(PROBLEM)
Check every line of the entries below for "purple", and copy the lines that have it.

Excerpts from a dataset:
=====

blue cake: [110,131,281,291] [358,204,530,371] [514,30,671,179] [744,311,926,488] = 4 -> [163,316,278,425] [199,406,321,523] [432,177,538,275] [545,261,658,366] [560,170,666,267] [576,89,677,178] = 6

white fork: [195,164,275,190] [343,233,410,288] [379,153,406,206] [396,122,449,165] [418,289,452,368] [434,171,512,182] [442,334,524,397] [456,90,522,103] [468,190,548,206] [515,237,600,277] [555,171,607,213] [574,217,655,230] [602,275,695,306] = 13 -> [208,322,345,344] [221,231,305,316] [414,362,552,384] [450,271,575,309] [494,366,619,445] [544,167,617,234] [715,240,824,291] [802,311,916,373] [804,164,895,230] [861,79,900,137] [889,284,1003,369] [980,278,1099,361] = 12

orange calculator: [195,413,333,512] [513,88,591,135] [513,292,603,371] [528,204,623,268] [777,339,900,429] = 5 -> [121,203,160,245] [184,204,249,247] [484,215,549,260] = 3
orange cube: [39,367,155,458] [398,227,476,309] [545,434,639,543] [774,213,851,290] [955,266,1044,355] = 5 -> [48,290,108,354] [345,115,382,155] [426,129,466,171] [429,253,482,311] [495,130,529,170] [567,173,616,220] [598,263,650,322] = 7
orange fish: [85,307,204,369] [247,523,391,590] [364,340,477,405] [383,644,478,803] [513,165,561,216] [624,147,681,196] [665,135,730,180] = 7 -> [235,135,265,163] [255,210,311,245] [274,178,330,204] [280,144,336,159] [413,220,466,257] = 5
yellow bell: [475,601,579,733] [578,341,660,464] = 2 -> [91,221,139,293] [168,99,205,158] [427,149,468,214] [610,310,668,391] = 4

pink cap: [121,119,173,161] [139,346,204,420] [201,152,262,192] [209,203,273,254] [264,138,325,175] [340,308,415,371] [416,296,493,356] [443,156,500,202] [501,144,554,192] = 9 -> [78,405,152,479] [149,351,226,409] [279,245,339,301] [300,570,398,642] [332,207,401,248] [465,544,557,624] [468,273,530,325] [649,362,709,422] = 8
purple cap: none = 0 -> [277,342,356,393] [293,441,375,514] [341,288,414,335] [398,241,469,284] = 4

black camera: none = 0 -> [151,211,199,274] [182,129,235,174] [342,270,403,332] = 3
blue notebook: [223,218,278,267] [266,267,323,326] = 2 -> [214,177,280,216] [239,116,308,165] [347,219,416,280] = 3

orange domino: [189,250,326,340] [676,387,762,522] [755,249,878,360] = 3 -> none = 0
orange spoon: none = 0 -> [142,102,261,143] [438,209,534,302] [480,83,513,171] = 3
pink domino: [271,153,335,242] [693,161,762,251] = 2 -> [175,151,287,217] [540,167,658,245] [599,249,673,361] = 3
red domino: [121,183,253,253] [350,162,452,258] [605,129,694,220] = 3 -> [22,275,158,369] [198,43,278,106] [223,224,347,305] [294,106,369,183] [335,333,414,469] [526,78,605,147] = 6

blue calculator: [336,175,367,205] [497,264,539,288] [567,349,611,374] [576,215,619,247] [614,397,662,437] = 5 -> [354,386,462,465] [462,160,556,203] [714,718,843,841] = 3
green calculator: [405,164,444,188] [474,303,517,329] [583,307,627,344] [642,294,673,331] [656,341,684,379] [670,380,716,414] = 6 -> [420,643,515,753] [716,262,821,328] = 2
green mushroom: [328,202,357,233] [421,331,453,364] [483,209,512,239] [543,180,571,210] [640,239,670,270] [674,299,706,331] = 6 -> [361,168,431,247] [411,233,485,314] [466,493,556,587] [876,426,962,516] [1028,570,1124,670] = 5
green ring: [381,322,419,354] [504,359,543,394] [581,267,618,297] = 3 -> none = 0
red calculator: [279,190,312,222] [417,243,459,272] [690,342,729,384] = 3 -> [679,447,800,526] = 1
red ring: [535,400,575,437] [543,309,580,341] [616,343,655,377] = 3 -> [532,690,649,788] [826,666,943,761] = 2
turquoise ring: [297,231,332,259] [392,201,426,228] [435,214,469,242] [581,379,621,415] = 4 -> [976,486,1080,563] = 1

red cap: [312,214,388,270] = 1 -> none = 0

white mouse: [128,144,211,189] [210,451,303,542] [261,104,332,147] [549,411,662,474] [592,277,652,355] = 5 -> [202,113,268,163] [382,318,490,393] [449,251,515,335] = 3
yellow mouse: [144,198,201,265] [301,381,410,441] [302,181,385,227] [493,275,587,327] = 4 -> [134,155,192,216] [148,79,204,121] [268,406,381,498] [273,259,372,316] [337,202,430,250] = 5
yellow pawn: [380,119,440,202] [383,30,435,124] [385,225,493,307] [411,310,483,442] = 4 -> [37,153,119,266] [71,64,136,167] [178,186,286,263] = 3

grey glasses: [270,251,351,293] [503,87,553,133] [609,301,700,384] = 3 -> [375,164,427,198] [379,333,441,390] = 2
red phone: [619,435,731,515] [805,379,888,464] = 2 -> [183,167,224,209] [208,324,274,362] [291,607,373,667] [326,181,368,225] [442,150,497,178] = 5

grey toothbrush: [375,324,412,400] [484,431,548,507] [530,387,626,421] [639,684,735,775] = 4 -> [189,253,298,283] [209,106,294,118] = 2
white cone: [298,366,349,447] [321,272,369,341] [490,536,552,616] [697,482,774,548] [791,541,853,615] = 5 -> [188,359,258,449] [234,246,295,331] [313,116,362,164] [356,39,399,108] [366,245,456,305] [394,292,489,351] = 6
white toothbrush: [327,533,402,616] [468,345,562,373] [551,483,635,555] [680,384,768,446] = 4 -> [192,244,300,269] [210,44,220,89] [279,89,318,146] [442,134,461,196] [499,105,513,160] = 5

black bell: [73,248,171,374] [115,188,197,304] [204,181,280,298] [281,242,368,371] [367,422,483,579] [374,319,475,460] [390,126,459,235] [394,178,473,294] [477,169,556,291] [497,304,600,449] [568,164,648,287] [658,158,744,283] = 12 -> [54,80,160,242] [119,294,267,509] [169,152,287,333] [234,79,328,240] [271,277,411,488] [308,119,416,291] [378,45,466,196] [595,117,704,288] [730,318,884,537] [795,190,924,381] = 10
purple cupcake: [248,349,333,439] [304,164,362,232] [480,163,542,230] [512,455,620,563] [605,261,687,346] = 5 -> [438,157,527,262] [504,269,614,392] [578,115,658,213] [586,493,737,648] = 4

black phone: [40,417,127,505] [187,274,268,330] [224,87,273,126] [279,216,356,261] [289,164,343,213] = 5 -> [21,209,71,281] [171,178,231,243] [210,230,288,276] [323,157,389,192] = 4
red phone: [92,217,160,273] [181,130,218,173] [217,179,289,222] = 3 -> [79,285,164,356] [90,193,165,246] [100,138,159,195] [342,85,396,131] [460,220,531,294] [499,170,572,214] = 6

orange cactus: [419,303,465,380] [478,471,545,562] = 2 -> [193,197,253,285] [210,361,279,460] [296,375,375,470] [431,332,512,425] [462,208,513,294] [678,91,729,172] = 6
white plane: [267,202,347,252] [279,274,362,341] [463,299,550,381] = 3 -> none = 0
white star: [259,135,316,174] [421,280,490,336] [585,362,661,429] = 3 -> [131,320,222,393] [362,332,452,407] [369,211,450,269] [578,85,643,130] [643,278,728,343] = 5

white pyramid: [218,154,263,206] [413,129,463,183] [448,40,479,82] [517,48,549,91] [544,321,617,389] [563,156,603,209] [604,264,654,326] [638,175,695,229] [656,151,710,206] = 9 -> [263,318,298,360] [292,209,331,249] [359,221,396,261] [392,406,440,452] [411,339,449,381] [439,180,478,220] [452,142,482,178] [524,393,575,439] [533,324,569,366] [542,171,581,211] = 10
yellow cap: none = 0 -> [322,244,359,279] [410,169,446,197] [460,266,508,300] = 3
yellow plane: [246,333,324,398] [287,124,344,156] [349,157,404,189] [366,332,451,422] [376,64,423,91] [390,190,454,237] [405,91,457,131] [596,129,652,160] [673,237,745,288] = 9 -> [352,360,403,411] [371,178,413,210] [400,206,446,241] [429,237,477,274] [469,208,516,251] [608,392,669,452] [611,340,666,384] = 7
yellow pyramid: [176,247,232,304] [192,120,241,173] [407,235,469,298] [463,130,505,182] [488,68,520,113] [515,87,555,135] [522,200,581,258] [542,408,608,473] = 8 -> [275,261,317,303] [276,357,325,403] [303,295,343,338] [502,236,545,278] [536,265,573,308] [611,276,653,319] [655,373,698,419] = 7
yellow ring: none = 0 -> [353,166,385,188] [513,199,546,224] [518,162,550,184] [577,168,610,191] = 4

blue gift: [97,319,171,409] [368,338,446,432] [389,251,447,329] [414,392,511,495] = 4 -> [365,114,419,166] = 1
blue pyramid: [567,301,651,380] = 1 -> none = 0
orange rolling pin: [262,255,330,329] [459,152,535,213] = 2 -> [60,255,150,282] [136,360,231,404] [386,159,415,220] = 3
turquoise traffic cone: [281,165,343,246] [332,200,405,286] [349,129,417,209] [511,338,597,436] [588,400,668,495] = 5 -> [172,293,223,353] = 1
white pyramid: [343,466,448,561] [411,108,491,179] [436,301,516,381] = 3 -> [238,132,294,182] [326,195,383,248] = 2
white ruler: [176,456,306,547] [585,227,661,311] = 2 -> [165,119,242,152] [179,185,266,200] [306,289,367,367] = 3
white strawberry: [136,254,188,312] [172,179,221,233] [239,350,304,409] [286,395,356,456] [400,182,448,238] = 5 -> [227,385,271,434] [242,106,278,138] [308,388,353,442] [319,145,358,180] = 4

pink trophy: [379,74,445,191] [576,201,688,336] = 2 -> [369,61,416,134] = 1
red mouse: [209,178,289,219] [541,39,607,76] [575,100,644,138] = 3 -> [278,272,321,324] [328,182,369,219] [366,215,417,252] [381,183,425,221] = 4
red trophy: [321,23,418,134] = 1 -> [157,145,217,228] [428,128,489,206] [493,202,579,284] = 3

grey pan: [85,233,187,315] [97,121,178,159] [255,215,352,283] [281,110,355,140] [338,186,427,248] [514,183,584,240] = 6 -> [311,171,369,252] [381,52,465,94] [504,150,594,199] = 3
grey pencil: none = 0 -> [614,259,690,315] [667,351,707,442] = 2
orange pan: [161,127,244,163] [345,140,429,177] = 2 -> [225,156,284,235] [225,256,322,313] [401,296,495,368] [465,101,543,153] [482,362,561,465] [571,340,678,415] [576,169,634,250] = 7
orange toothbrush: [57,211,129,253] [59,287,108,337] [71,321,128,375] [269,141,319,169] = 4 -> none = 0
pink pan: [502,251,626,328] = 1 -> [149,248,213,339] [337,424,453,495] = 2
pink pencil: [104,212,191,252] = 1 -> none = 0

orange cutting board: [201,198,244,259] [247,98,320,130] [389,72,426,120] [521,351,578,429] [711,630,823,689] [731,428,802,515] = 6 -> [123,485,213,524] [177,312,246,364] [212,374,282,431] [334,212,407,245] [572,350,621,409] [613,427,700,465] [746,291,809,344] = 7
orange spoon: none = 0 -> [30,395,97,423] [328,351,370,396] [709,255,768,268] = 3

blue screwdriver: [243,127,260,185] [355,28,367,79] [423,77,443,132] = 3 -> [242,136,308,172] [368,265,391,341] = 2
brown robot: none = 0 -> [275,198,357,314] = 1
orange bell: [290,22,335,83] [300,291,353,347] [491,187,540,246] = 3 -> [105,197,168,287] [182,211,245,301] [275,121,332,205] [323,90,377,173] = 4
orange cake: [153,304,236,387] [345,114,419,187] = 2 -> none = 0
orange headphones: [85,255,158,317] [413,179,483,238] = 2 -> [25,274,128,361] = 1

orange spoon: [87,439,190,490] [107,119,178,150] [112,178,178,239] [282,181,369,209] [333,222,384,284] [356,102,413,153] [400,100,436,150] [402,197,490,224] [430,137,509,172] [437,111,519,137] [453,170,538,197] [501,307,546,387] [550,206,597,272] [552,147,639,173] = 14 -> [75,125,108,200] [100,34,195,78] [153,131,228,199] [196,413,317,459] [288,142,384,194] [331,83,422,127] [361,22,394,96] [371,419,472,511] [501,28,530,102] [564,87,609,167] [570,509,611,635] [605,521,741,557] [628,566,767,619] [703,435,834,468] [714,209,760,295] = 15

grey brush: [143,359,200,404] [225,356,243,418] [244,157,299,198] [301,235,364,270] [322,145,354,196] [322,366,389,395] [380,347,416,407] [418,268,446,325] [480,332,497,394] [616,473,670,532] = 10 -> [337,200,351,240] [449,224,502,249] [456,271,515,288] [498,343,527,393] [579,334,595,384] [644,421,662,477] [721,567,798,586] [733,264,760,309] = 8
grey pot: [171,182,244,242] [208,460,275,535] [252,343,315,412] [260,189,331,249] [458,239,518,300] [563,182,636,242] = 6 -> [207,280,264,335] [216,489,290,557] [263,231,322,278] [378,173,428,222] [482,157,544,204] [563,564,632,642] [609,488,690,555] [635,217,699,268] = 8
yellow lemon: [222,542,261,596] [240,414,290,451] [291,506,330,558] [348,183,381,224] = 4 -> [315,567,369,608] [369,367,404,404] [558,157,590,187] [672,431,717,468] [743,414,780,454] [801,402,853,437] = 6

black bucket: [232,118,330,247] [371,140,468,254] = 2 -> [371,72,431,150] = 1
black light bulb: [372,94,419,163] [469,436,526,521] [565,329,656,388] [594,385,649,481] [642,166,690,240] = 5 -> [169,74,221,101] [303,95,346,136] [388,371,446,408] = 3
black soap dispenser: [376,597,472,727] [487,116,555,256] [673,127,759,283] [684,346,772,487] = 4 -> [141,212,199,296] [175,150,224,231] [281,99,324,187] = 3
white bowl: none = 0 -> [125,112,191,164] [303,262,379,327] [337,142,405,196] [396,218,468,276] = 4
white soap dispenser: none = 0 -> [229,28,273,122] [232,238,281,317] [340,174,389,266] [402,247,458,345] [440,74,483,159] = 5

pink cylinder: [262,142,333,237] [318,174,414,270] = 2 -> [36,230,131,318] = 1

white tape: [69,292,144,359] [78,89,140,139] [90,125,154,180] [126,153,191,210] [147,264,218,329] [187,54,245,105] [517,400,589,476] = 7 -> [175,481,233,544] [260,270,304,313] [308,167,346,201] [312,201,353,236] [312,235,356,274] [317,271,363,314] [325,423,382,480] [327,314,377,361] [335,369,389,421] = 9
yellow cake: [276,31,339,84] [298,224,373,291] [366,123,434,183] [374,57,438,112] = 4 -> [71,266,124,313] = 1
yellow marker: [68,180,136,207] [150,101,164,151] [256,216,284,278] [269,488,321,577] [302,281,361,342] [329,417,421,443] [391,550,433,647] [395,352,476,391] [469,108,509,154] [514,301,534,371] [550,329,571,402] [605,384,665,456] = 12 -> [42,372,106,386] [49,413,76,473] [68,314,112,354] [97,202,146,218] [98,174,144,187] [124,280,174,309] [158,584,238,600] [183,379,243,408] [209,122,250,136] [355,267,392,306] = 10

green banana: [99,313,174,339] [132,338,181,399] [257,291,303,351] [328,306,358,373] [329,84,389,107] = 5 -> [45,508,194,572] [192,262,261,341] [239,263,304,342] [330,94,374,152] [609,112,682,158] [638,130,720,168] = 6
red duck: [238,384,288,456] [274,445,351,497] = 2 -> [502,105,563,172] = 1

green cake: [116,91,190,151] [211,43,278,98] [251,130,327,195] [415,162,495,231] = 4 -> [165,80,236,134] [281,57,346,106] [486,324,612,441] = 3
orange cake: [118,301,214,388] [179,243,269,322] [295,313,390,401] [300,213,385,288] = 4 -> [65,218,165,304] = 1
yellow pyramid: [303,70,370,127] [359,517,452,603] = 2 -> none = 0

=====

(RESULT FOR THIS EXERCISE)
purple cap: none = 0 -> [277,342,356,393] [293,441,375,514] [341,288,414,335] [398,241,469,284] = 4
purple cupcake: [248,349,333,439] [304,164,362,232] [480,163,542,230] [512,455,620,563] [605,261,687,346] = 5 -> [438,157,527,262] [504,269,614,392] [578,115,658,213] [586,493,737,648] = 4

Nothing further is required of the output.